Look for the line containing "(574, 460) = (588, 401): turquoise" and the line containing "(536, 239) = (586, 255): white" in the entries below. Copy those two and all lines between them exactly, leaving out pictures.

• • • • • • •

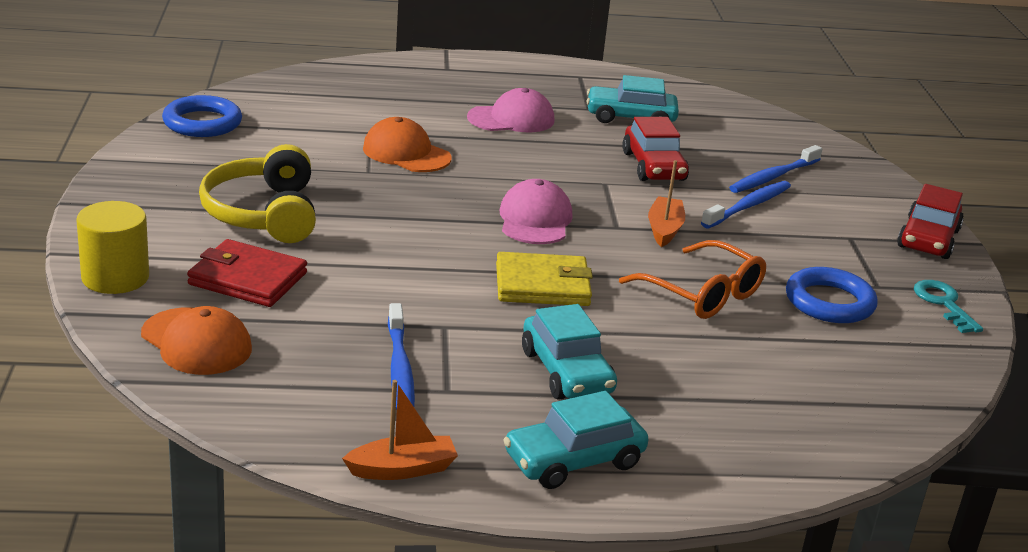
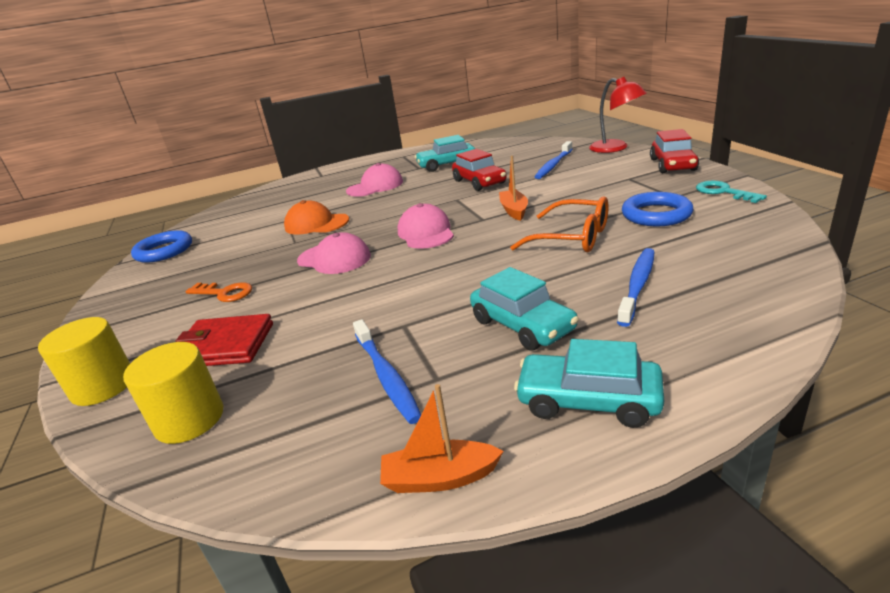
camera: 10 degrees left, 0 degrees up
(196, 342) = (189, 419): orange cap -> yellow cylinder
(263, 213) = (224, 293): yellow headphones -> orange key
(402, 469) = (439, 478): orange boat -> orange boat turned 150 degrees counterclockwise
(407, 215) = (334, 258): none -> pink cap
(542, 285) = (459, 270): yellow wallet -> none
(574, 460) = (588, 401): turquoise car -> turquoise car turned 60 degrees clockwise
(748, 206) = (553, 183): blue toothbrush -> blue toothbrush (637, 285)
(882, 181) = (615, 148): none -> red lamp

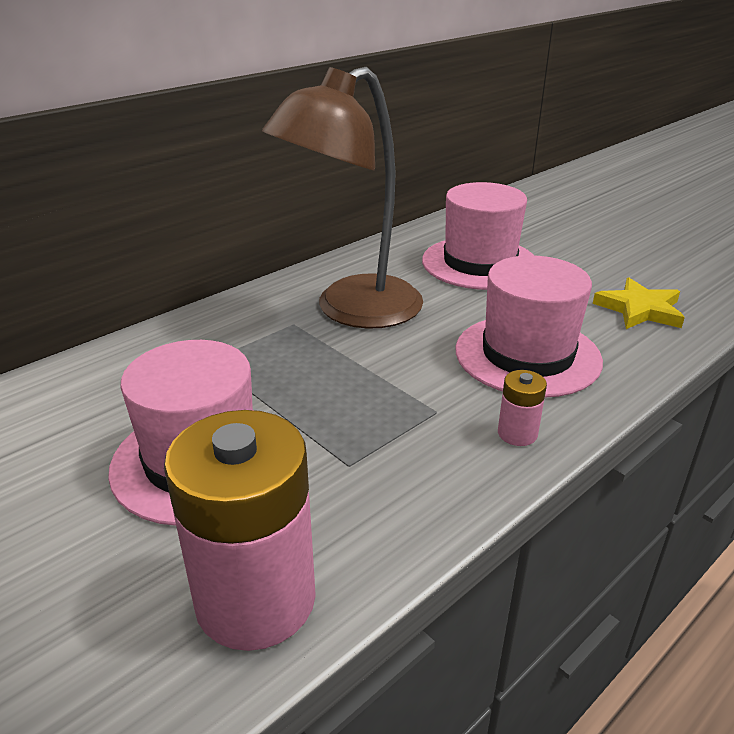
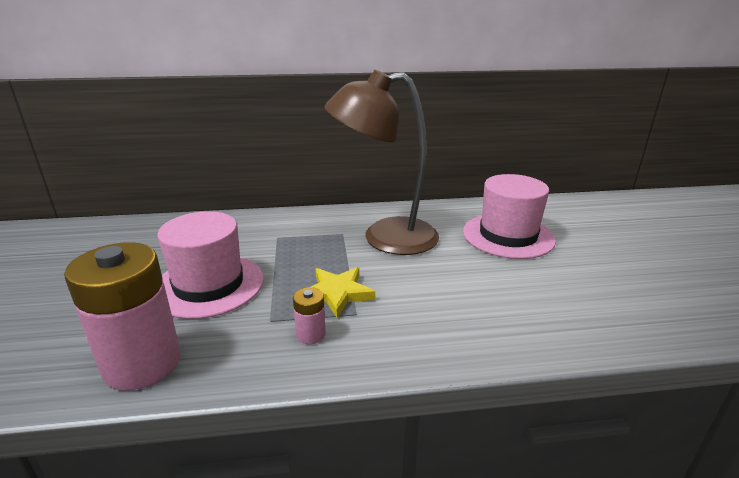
camera: 35 degrees right, 5 degrees down
(517, 433) = (387, 349): pink battery -> pink battery (311, 334)
(527, 355) = (462, 305): pink hat -> none
(640, 309) = (598, 308): yellow star -> yellow star (337, 293)

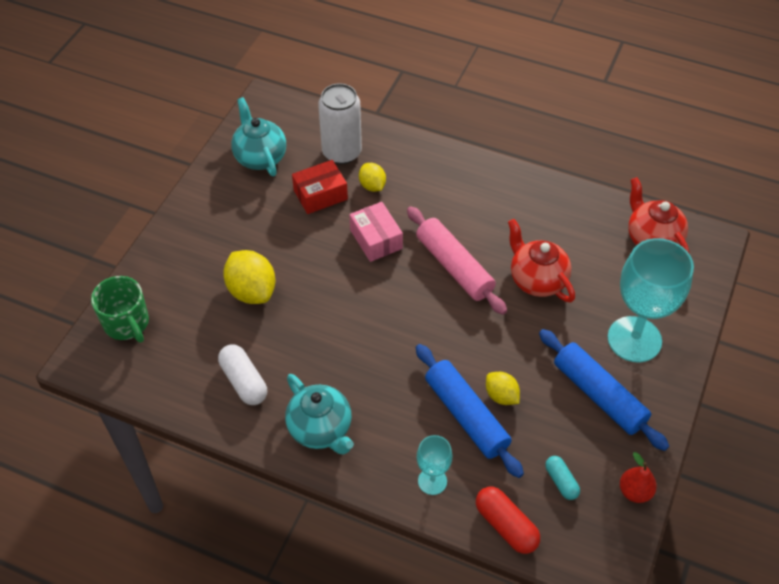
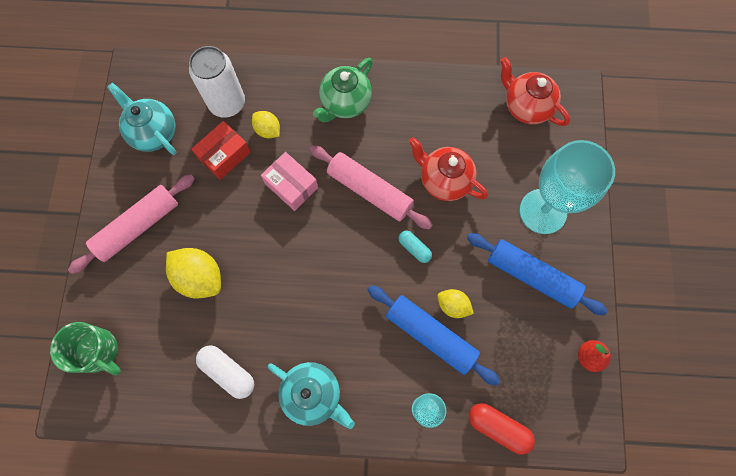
camera: 20 degrees left, 20 degrees up
(211, 230) = (138, 226): none -> pink rolling pin
(460, 184) = (345, 103): none -> green teapot
(561, 481) = (528, 369): turquoise capsule -> turquoise capsule (414, 248)

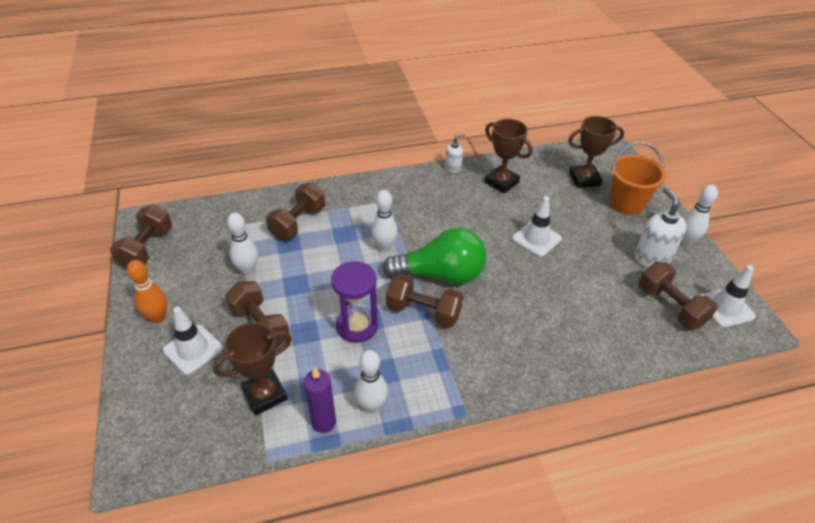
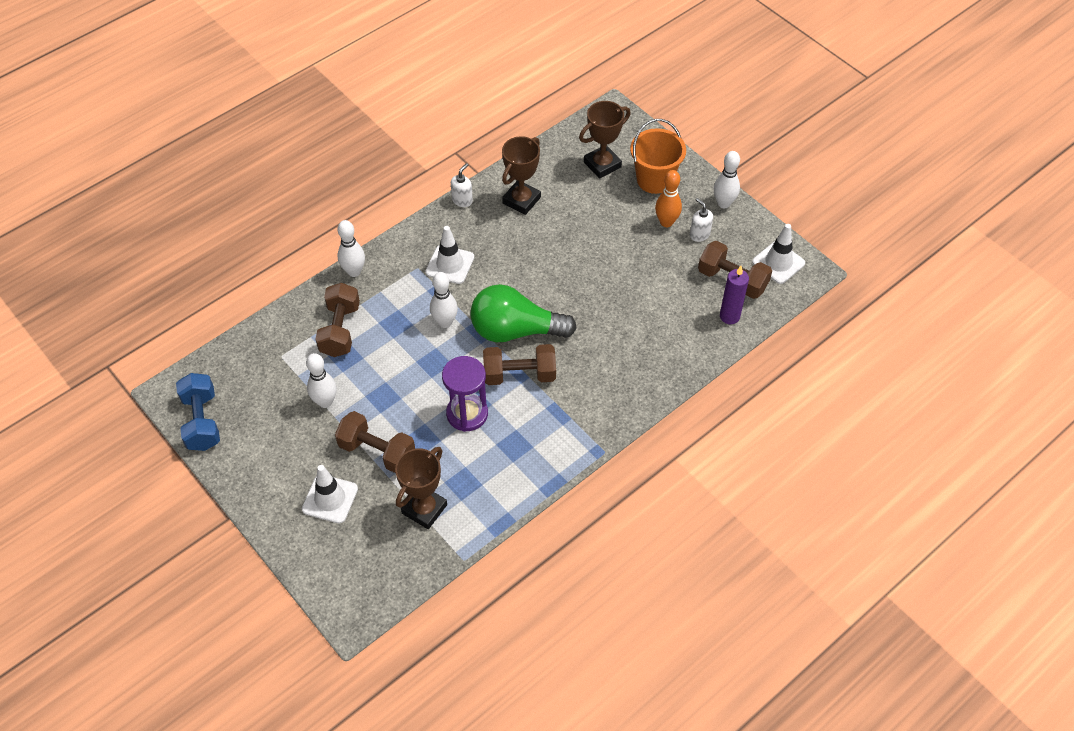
camera: 25 degrees left, 10 degrees up
(147, 248) = (202, 421): brown dumbbell -> blue dumbbell
(158, 318) = (272, 485): orange bowling pin -> orange bowling pin (666, 222)
(324, 422) = (490, 509): purple candle -> purple candle (729, 316)
(372, 406) = (522, 478): white bowling pin -> white bowling pin (354, 271)
(441, 275) = (515, 330): green light bulb -> green light bulb turned 150 degrees counterclockwise
(501, 182) = (521, 200): brown trophy -> brown trophy turned 75 degrees counterclockwise
(536, 239) = (586, 255): white traffic cone -> white traffic cone (450, 264)
(652, 258) = (699, 234): white soap dispenser -> white soap dispenser, size x0.58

• • • • • • •

▸ Answer space:
(574, 460) = (588, 401): turquoise car -> turquoise car turned 60 degrees clockwise
(748, 206) = (553, 183): blue toothbrush -> blue toothbrush (637, 285)
(882, 181) = (615, 148): none -> red lamp

camera: 35 degrees right, 5 degrees down
(517, 433) = (387, 349): pink battery -> pink battery (311, 334)
(527, 355) = (462, 305): pink hat -> none
(640, 309) = (598, 308): yellow star -> yellow star (337, 293)

camera: 20 degrees left, 20 degrees up
(211, 230) = (138, 226): none -> pink rolling pin
(460, 184) = (345, 103): none -> green teapot
(561, 481) = (528, 369): turquoise capsule -> turquoise capsule (414, 248)

camera: 25 degrees left, 10 degrees up
(147, 248) = (202, 421): brown dumbbell -> blue dumbbell
(158, 318) = (272, 485): orange bowling pin -> orange bowling pin (666, 222)
(324, 422) = (490, 509): purple candle -> purple candle (729, 316)
(372, 406) = (522, 478): white bowling pin -> white bowling pin (354, 271)
(441, 275) = (515, 330): green light bulb -> green light bulb turned 150 degrees counterclockwise
(501, 182) = (521, 200): brown trophy -> brown trophy turned 75 degrees counterclockwise
(536, 239) = (586, 255): white traffic cone -> white traffic cone (450, 264)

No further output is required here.